** What this task involves **
The task calls for each record to be given again unchanged, minus any pictures.

Source records:
******

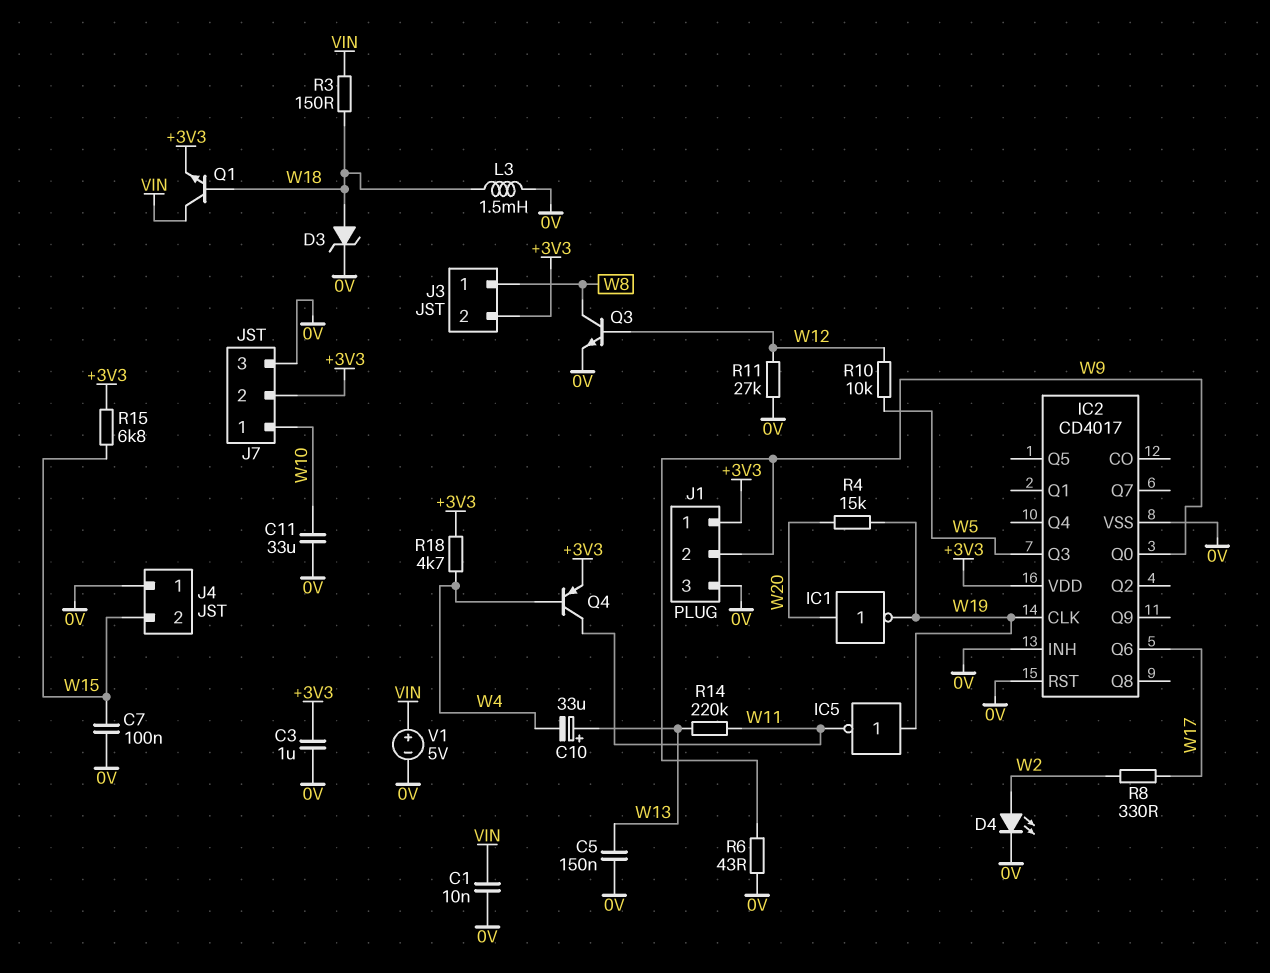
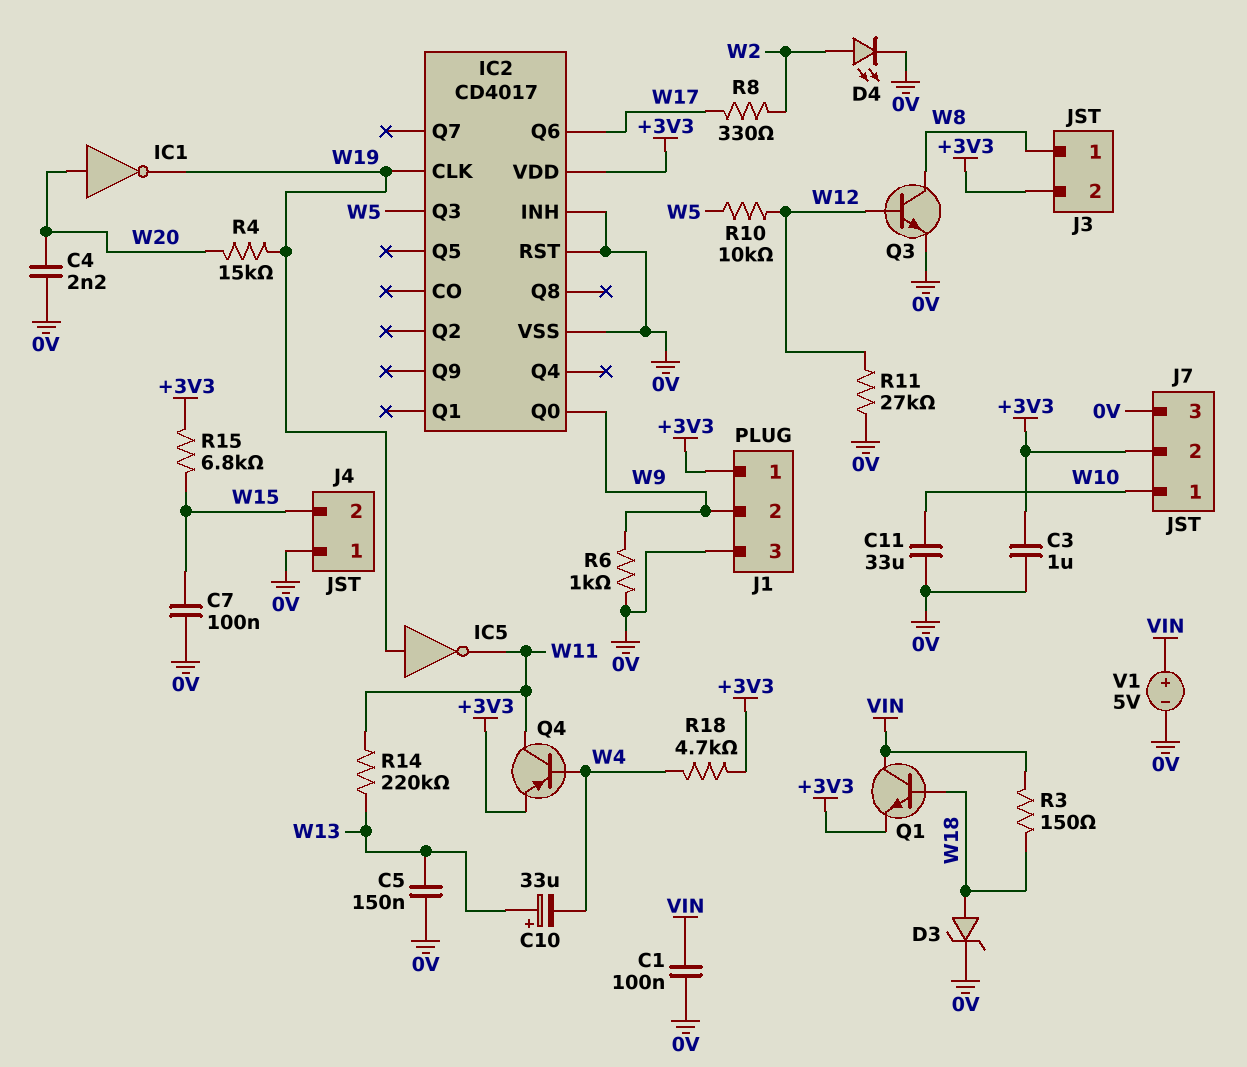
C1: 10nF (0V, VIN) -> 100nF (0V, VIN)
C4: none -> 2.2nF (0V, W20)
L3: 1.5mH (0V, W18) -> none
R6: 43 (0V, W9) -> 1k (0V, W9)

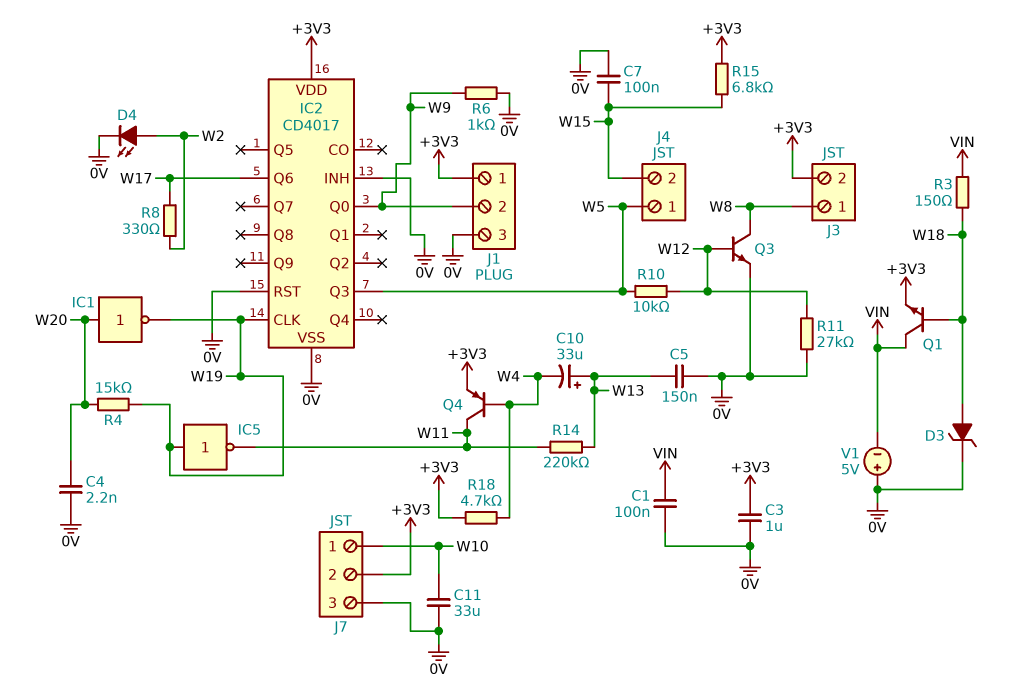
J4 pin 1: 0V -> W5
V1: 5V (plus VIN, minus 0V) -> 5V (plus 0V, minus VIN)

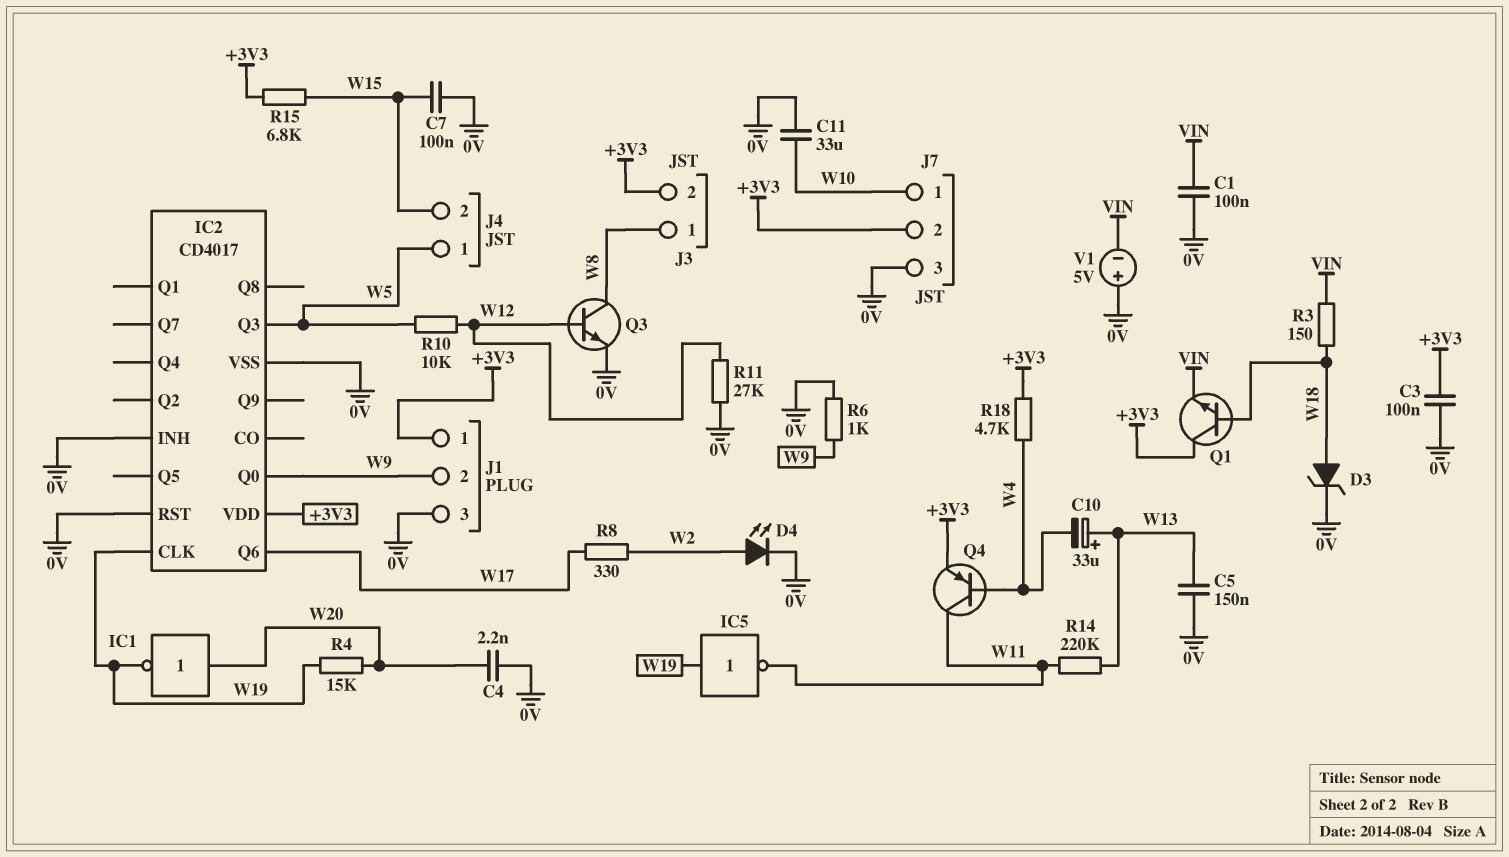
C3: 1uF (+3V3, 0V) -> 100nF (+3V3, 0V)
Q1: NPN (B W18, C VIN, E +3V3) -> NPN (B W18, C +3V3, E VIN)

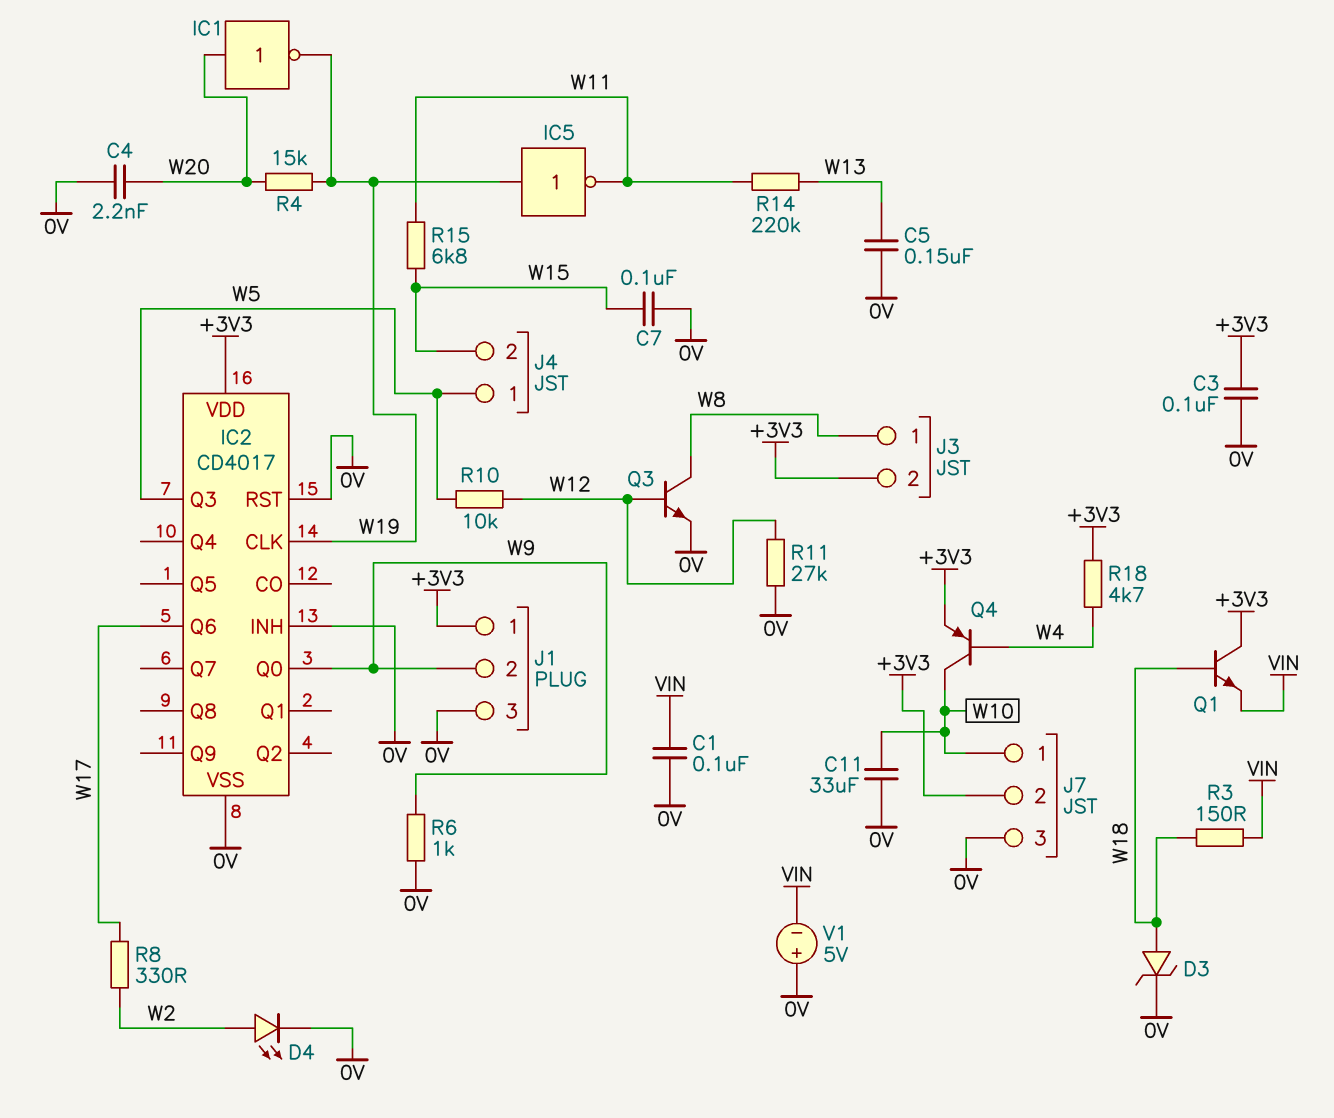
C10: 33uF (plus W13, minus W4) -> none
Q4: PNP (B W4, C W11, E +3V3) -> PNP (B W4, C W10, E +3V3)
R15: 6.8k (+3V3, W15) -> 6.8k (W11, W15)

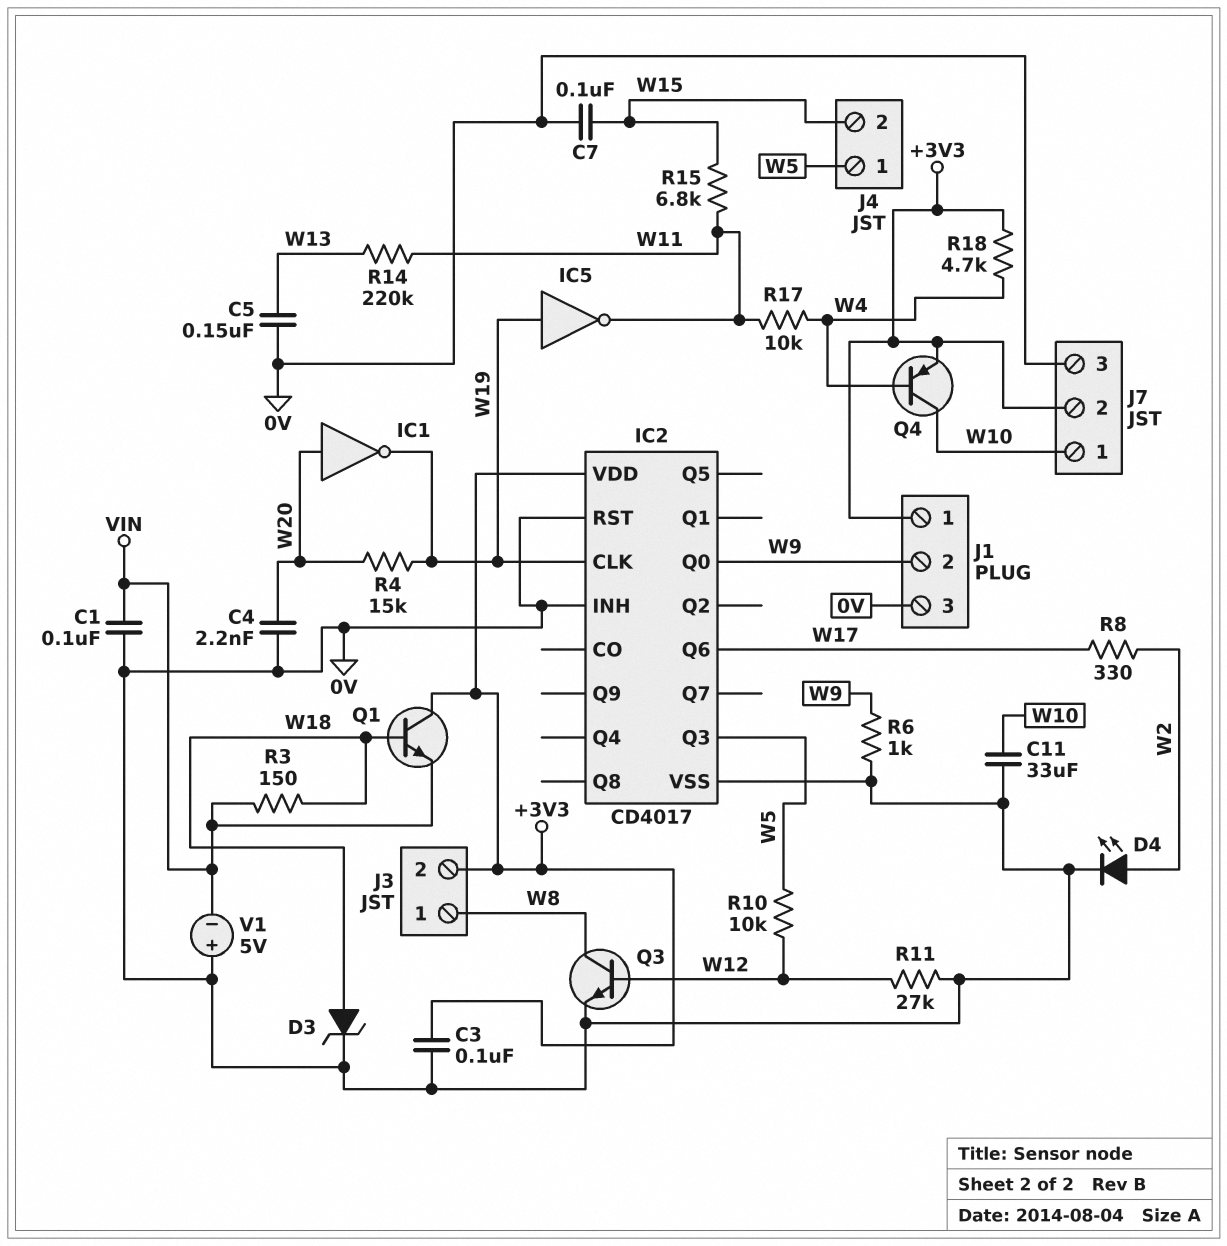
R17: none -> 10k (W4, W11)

******

** Reply **
C1: 10nF (0V, VIN) -> 100nF (0V, VIN)
C4: none -> 2.2nF (0V, W20)
L3: 1.5mH (0V, W18) -> none
R6: 43 (0V, W9) -> 1k (0V, W9)

J4 pin 1: 0V -> W5
V1: 5V (plus VIN, minus 0V) -> 5V (plus 0V, minus VIN)

C3: 1uF (+3V3, 0V) -> 100nF (+3V3, 0V)
Q1: NPN (B W18, C VIN, E +3V3) -> NPN (B W18, C +3V3, E VIN)

C10: 33uF (plus W13, minus W4) -> none
Q4: PNP (B W4, C W11, E +3V3) -> PNP (B W4, C W10, E +3V3)
R15: 6.8k (+3V3, W15) -> 6.8k (W11, W15)

R17: none -> 10k (W4, W11)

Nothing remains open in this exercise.